**The task**
Go through the records and show each line where the word "parking" occurs.

_ _ _ _ _

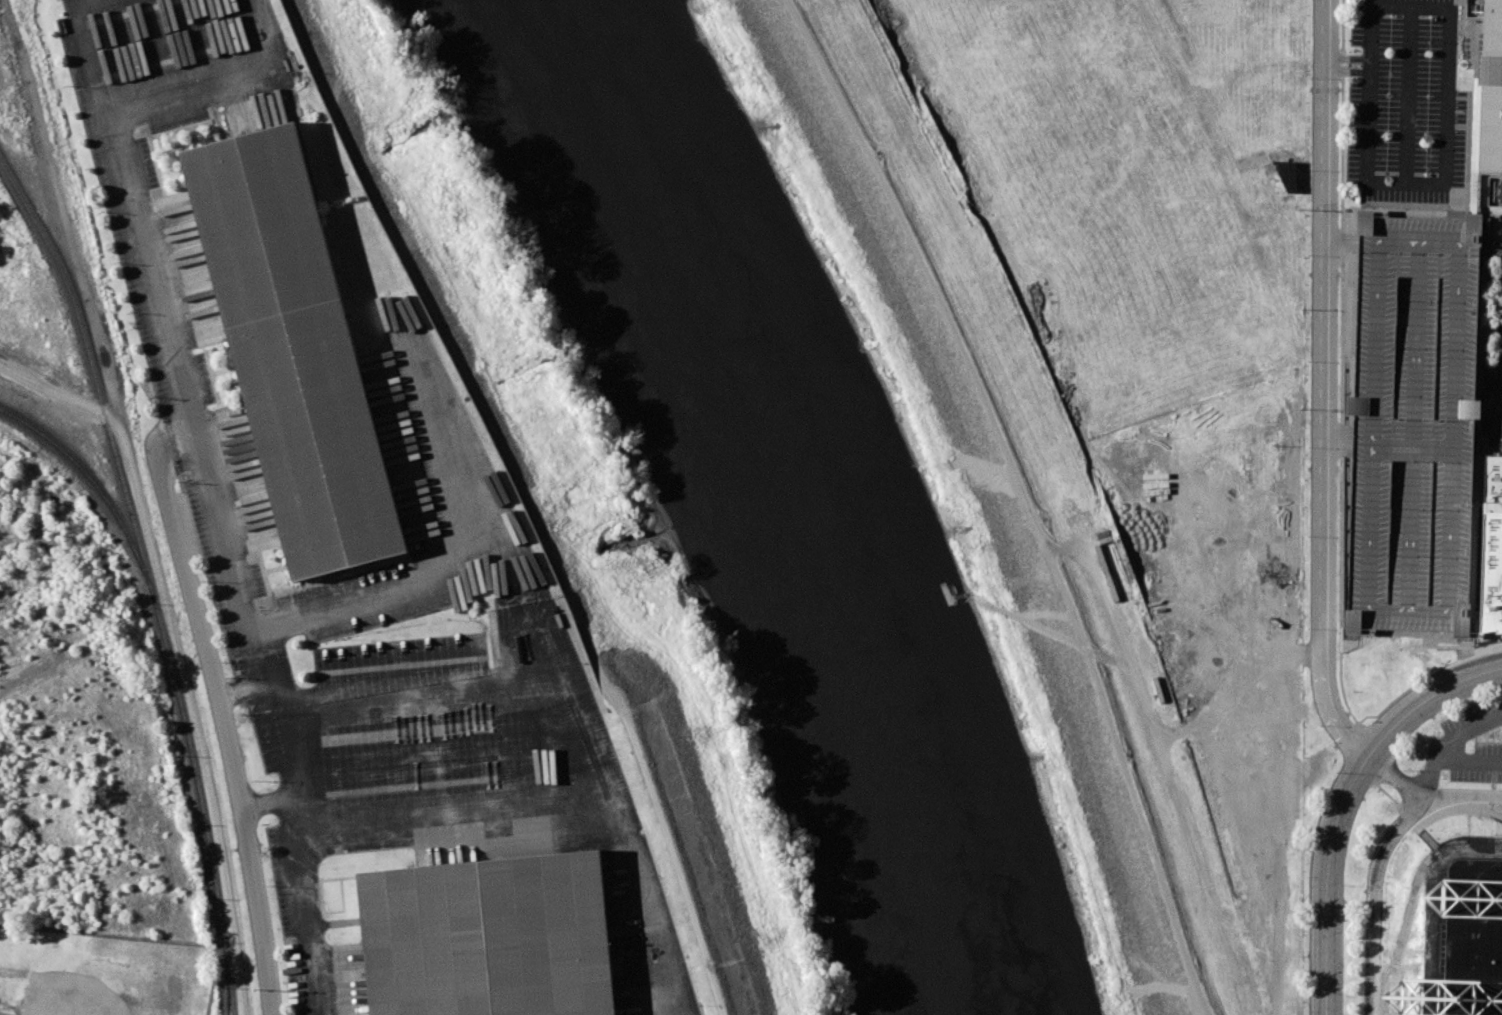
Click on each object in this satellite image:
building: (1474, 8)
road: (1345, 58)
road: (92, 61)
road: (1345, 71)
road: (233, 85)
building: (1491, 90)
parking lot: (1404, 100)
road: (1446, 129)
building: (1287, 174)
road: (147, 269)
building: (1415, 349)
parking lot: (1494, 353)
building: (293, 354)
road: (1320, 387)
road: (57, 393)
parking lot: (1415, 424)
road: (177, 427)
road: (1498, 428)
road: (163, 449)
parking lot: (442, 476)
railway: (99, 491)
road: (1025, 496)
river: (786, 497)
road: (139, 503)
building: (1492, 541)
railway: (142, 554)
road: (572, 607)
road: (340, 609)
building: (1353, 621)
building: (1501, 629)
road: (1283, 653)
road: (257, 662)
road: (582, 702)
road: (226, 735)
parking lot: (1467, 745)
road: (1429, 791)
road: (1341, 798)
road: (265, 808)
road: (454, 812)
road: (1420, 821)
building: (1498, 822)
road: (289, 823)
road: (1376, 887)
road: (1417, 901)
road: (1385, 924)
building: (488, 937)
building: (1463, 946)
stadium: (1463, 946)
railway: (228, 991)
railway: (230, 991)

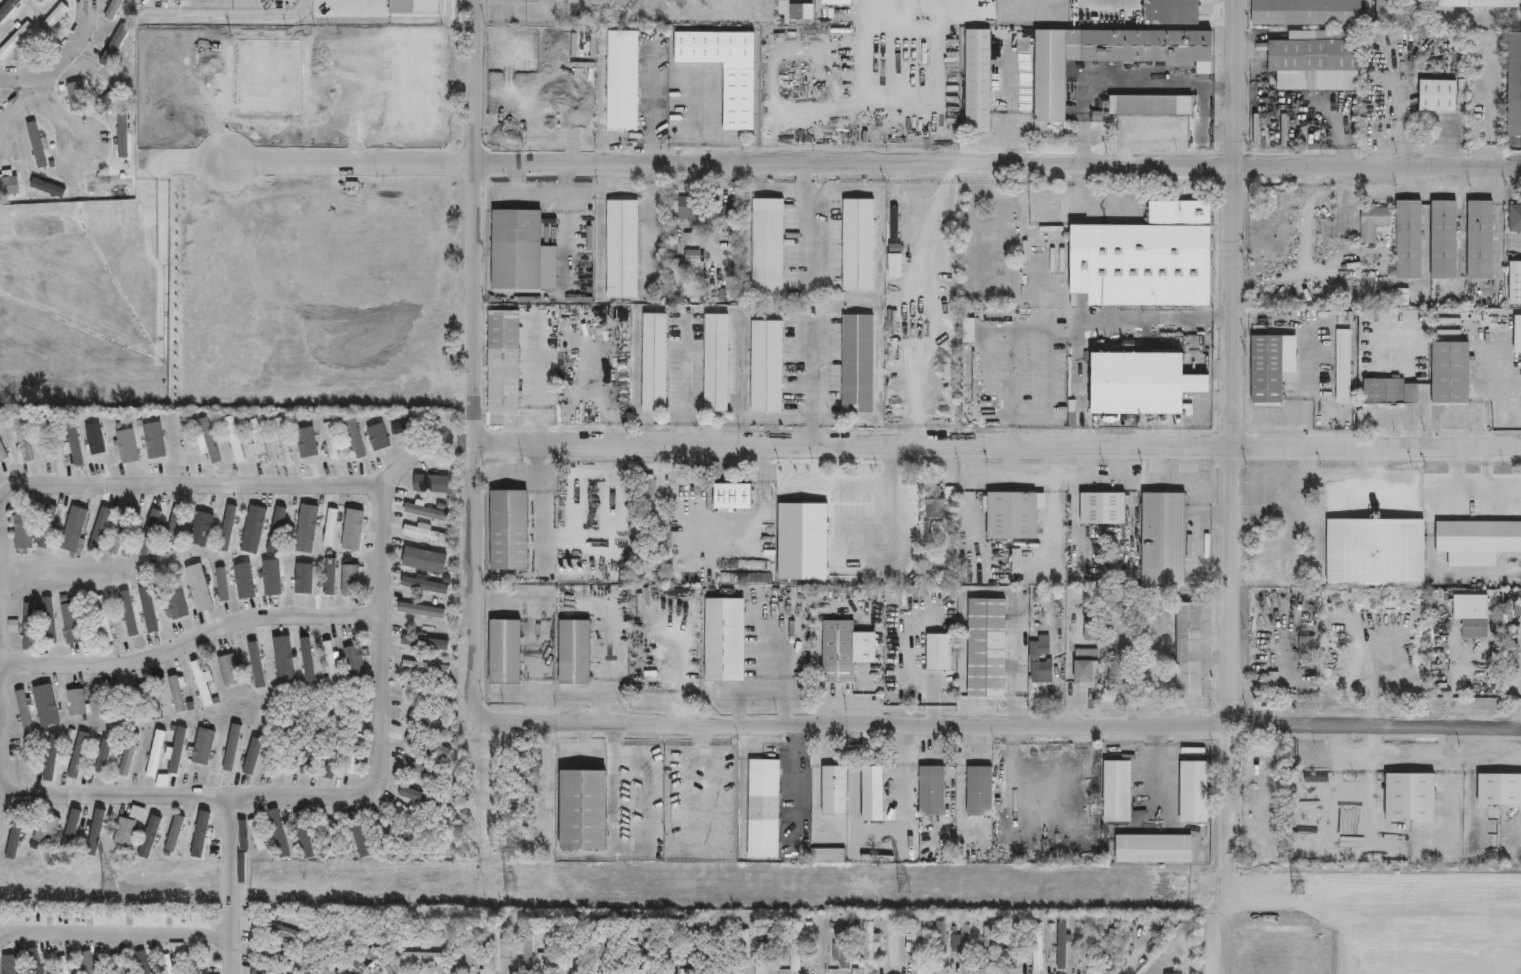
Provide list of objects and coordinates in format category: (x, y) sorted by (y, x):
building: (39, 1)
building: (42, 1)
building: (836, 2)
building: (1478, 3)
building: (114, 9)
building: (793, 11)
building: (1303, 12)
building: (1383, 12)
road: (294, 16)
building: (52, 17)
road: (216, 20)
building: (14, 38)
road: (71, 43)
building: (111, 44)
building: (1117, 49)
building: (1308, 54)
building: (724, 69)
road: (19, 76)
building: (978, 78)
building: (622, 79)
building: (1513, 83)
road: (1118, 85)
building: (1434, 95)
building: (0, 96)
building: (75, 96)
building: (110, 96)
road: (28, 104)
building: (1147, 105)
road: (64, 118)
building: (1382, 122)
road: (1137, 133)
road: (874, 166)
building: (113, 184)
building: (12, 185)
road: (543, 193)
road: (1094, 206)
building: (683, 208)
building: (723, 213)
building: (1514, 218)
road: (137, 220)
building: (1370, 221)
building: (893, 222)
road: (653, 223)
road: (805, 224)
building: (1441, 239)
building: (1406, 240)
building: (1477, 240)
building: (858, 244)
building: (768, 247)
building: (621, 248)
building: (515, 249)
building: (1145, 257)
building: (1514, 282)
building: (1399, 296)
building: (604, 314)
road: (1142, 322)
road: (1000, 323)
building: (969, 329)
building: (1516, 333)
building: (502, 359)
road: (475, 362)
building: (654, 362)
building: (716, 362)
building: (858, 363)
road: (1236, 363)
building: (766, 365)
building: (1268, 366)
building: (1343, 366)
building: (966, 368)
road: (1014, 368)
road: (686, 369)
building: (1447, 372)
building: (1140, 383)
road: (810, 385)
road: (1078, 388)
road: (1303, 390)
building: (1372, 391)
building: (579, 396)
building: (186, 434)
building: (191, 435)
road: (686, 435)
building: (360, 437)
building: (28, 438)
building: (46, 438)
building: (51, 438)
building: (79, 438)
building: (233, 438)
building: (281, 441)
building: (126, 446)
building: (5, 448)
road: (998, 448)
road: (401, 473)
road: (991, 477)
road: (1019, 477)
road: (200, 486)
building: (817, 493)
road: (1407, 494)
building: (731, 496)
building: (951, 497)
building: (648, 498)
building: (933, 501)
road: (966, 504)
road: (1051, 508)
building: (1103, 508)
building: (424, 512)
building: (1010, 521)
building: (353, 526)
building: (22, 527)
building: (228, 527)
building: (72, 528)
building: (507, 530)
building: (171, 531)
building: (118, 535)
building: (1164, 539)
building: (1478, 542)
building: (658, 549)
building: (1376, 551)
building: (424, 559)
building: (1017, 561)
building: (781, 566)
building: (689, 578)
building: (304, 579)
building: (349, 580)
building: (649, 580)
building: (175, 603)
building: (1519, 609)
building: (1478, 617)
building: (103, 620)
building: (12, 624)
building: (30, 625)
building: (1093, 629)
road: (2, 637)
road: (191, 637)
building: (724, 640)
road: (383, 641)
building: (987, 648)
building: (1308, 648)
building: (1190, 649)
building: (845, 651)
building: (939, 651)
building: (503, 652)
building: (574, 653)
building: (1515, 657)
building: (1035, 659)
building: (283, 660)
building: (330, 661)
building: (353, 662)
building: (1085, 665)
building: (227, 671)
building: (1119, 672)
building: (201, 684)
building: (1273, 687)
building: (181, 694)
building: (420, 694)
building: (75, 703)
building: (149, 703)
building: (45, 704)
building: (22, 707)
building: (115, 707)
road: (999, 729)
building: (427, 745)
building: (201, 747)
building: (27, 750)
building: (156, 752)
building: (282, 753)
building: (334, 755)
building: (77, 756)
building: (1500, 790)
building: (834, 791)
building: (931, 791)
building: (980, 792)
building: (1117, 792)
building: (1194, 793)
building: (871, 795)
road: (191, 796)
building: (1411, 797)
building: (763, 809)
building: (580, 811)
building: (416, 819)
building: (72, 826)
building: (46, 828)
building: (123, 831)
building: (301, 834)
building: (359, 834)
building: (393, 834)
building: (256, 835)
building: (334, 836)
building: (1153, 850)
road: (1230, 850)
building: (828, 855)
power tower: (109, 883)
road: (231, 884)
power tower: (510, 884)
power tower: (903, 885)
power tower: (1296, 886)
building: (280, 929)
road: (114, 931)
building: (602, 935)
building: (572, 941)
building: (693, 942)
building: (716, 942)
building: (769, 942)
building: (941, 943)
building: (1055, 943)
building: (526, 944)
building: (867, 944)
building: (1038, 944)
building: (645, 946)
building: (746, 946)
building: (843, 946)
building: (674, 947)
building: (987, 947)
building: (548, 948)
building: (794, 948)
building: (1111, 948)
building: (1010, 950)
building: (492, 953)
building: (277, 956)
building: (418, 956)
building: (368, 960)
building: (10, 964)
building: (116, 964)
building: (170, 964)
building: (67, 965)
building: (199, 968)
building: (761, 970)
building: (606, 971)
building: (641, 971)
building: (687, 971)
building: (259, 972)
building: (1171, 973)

_ _ _ _ _

**Reply to the task**
parking lot: (1404, 100)
parking lot: (1494, 353)
parking lot: (1415, 424)
parking lot: (442, 476)
parking lot: (1467, 745)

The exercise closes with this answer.